Your task is to transcribe all of the records exactly and leave out the pictures.

- Opening Delimiter -

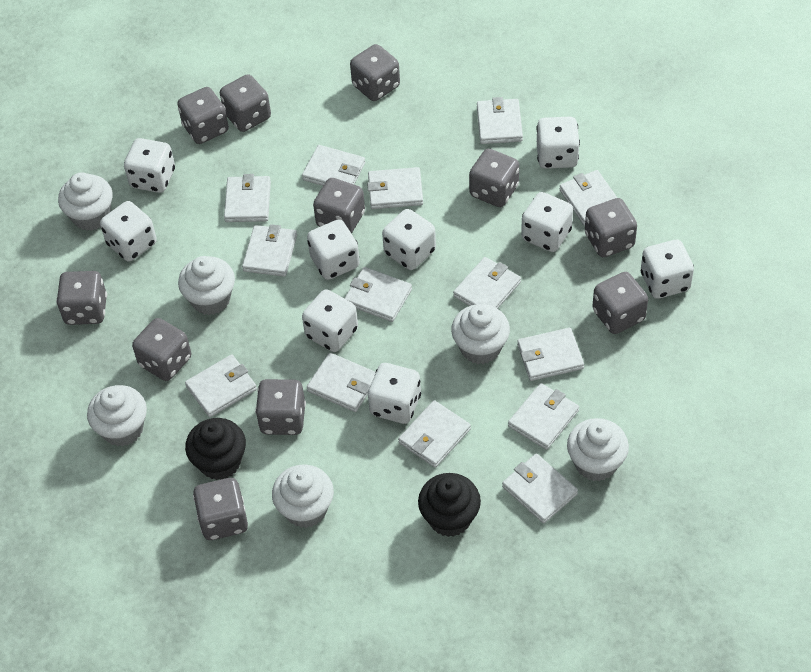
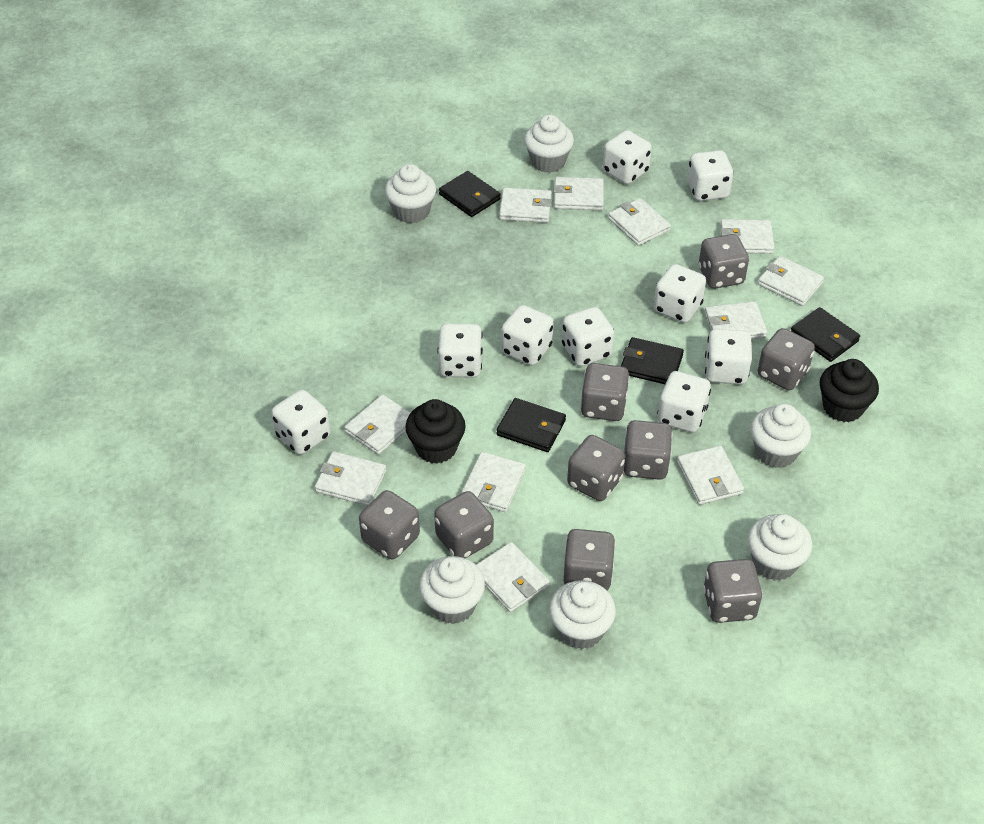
black wallet: 0 -> 4
grey dice: 11 -> 9
white wallet: 14 -> 11

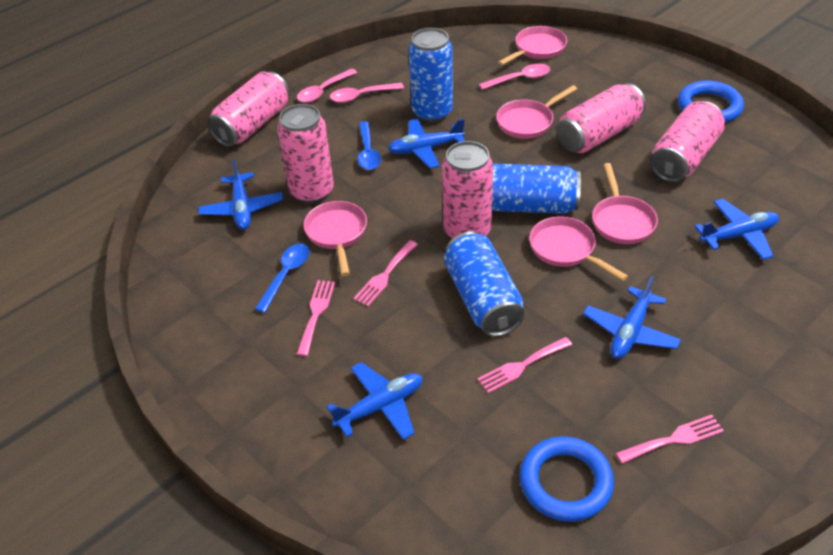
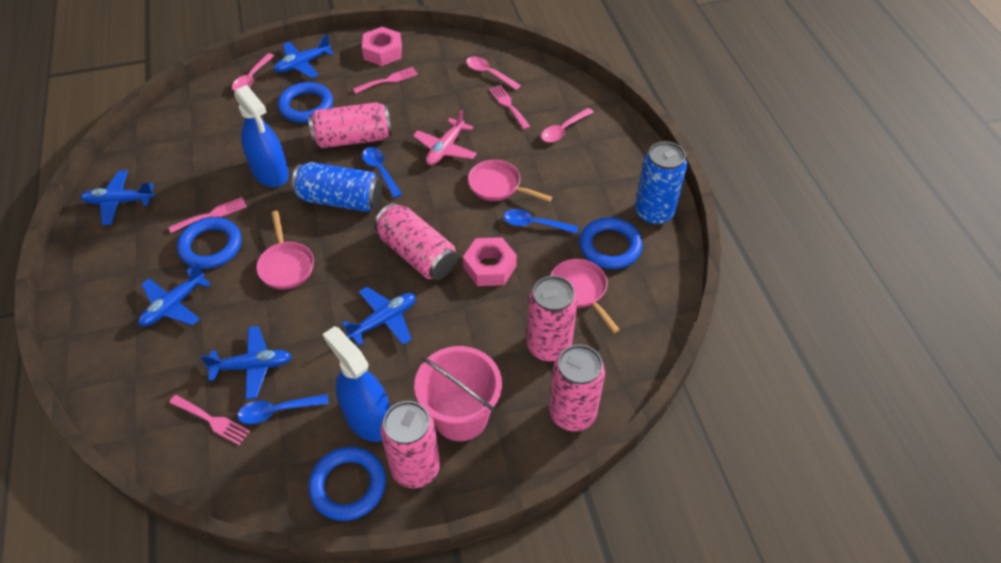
blue can: 3 -> 2
blue ring: 2 -> 4
blue spoon: 2 -> 3
blue spray bottle: 0 -> 2
pink bucket: 0 -> 1
pink nut: 0 -> 2
pink pan: 5 -> 3
pink plane: 0 -> 1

- Closing Delimiter -

§ ANSWER TO THE PROBLEM:
black wallet: 0 -> 4
grey dice: 11 -> 9
white wallet: 14 -> 11

blue can: 3 -> 2
blue ring: 2 -> 4
blue spoon: 2 -> 3
blue spray bottle: 0 -> 2
pink bucket: 0 -> 1
pink nut: 0 -> 2
pink pan: 5 -> 3
pink plane: 0 -> 1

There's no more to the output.